*Task directions*.
From the records below, extract only the lines running from the line with "LINE pin DO: none -> RX2" to the line with "LINE3 pin DO: TX2 -> D32", both lines included, reproducing them exactly.

*Input records*.
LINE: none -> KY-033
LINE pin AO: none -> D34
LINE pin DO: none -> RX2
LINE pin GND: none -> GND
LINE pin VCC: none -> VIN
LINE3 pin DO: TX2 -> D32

==

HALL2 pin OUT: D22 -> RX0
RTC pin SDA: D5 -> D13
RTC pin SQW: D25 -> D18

*Solution to this problem*.
LINE pin DO: none -> RX2
LINE pin GND: none -> GND
LINE pin VCC: none -> VIN
LINE3 pin DO: TX2 -> D32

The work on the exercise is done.